# What the exercise asks
Search the records for the string "none" and copy every line in which it appears.

# Dataset entries
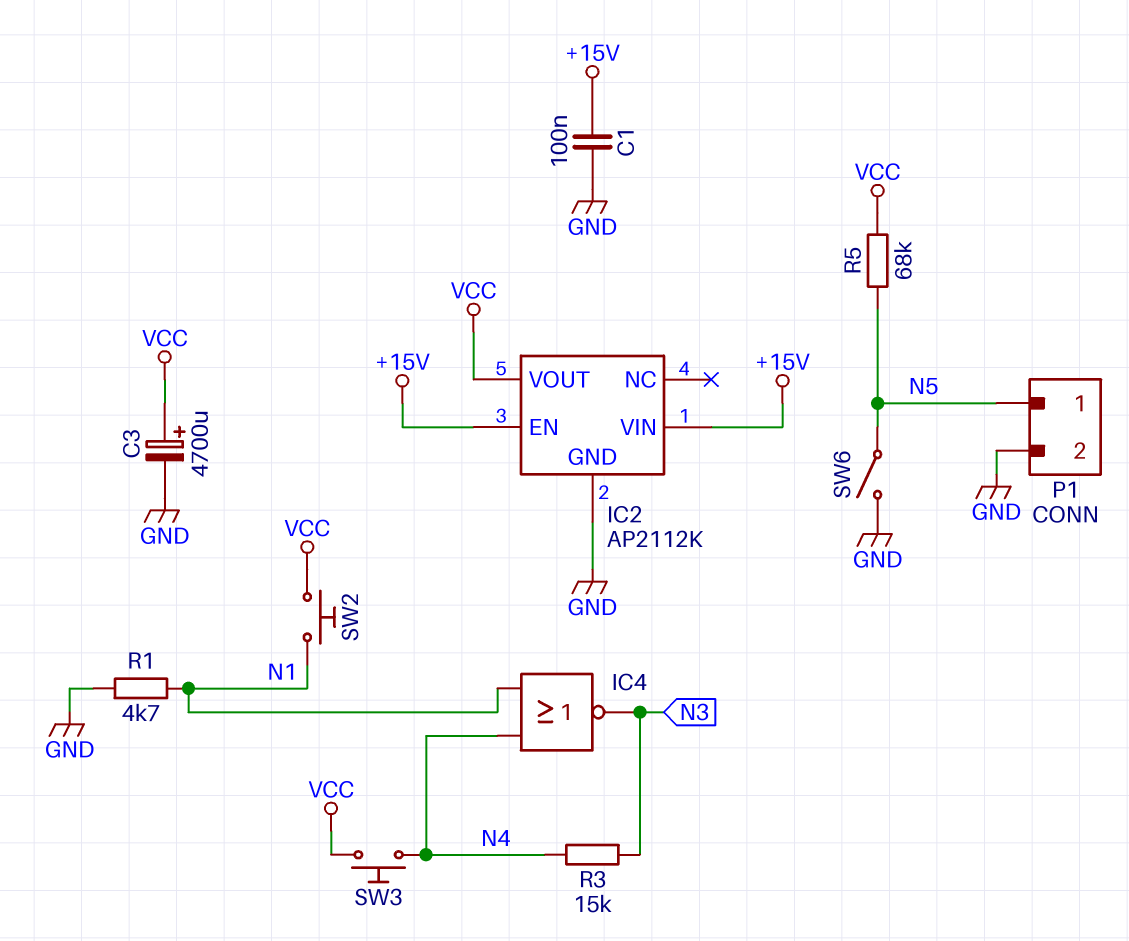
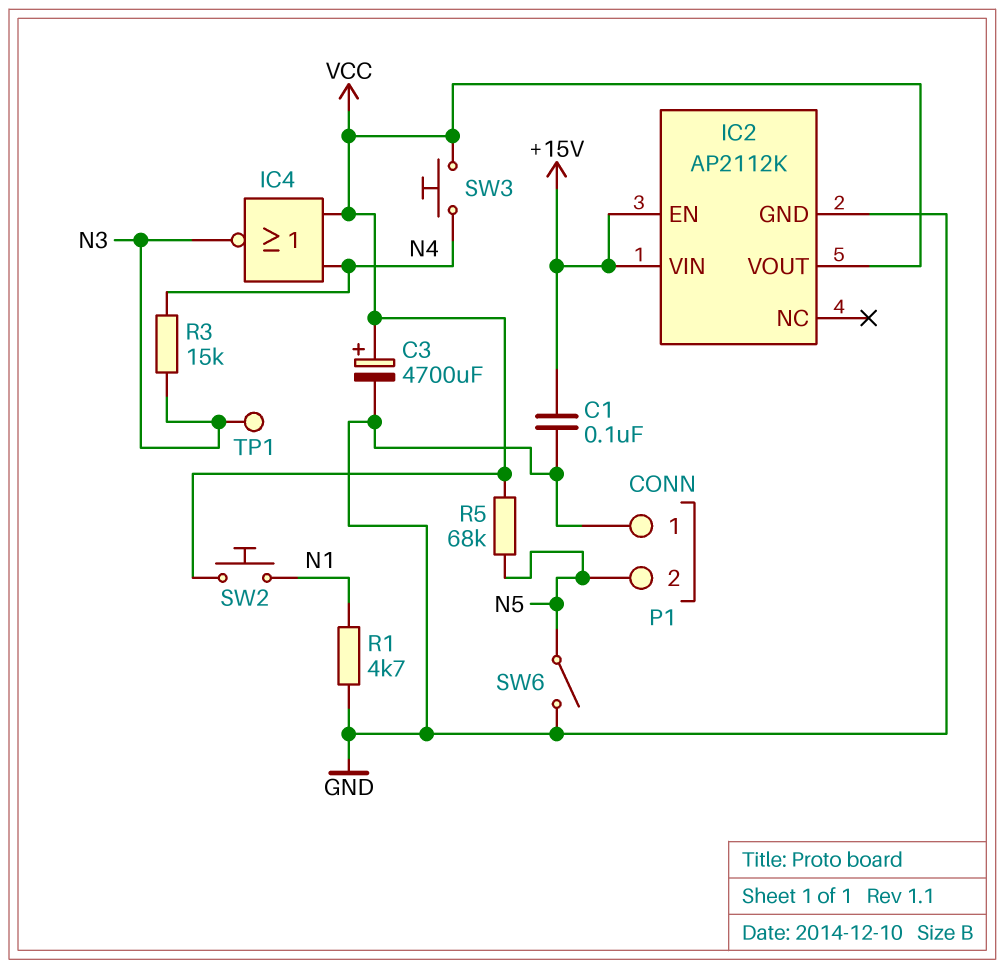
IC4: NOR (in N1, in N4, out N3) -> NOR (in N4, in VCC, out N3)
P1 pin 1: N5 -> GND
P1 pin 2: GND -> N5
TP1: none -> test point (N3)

---

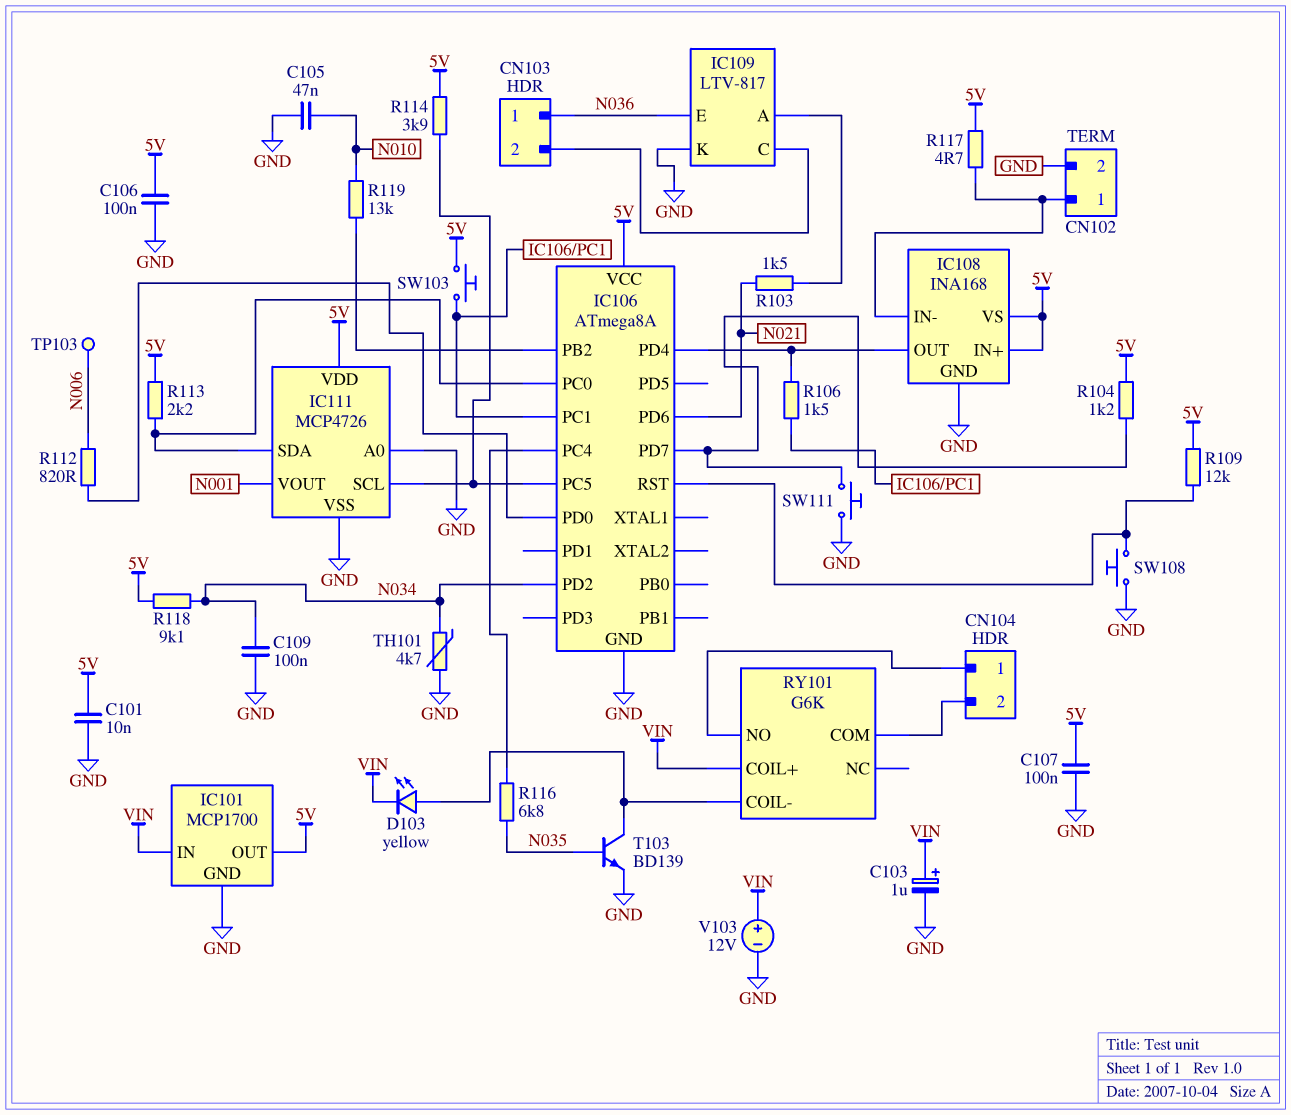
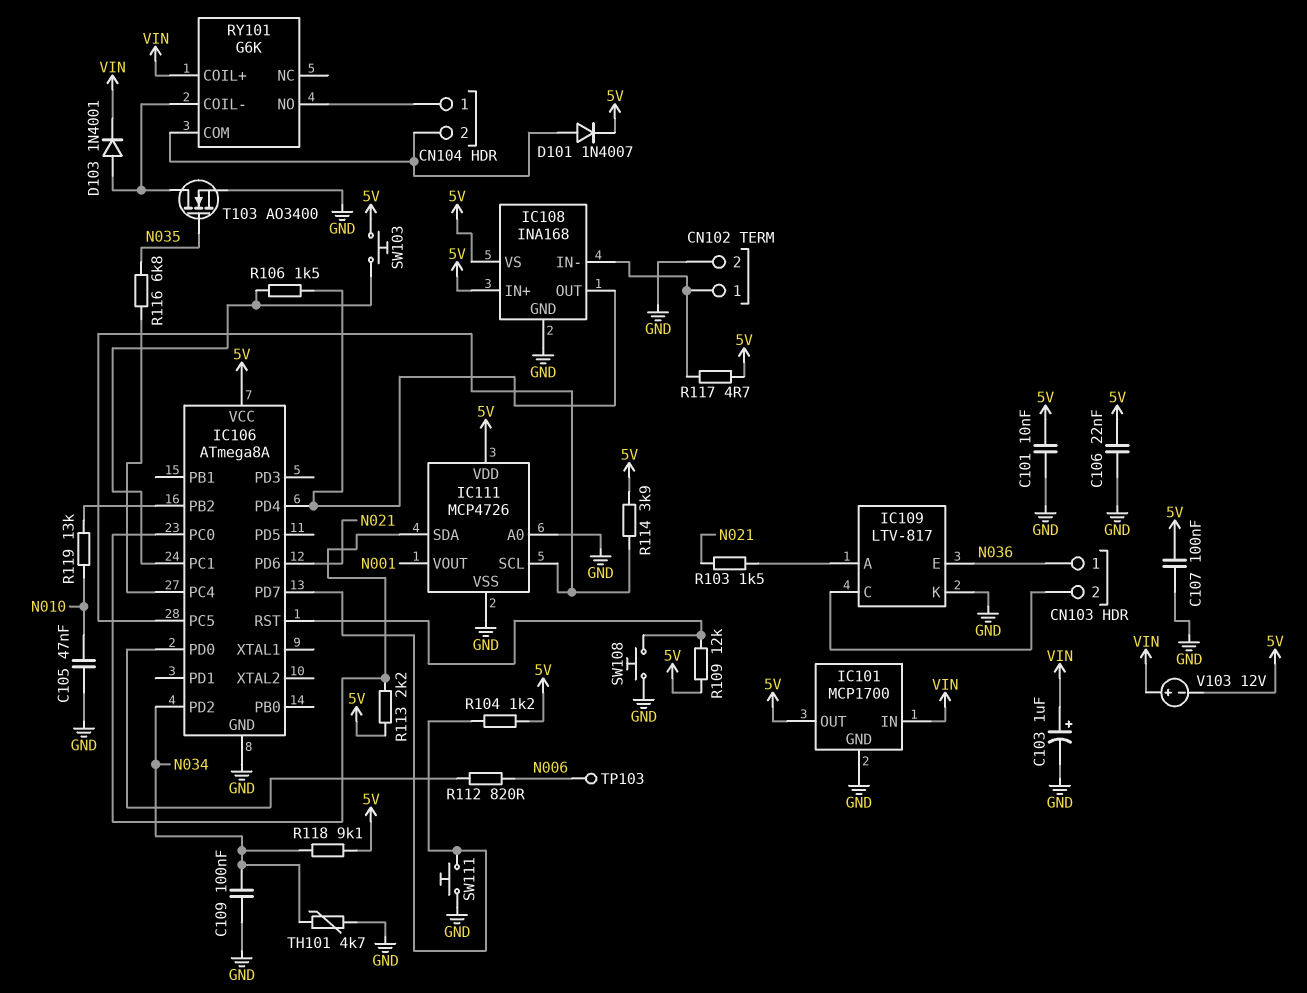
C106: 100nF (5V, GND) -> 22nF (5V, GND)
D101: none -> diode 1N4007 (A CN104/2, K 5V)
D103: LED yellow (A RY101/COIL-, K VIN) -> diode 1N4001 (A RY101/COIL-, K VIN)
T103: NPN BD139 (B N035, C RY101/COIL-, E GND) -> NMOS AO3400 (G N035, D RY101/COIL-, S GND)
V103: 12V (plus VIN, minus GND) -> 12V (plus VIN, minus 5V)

# Answer section
TP1: none -> test point (N3)
D101: none -> diode 1N4007 (A CN104/2, K 5V)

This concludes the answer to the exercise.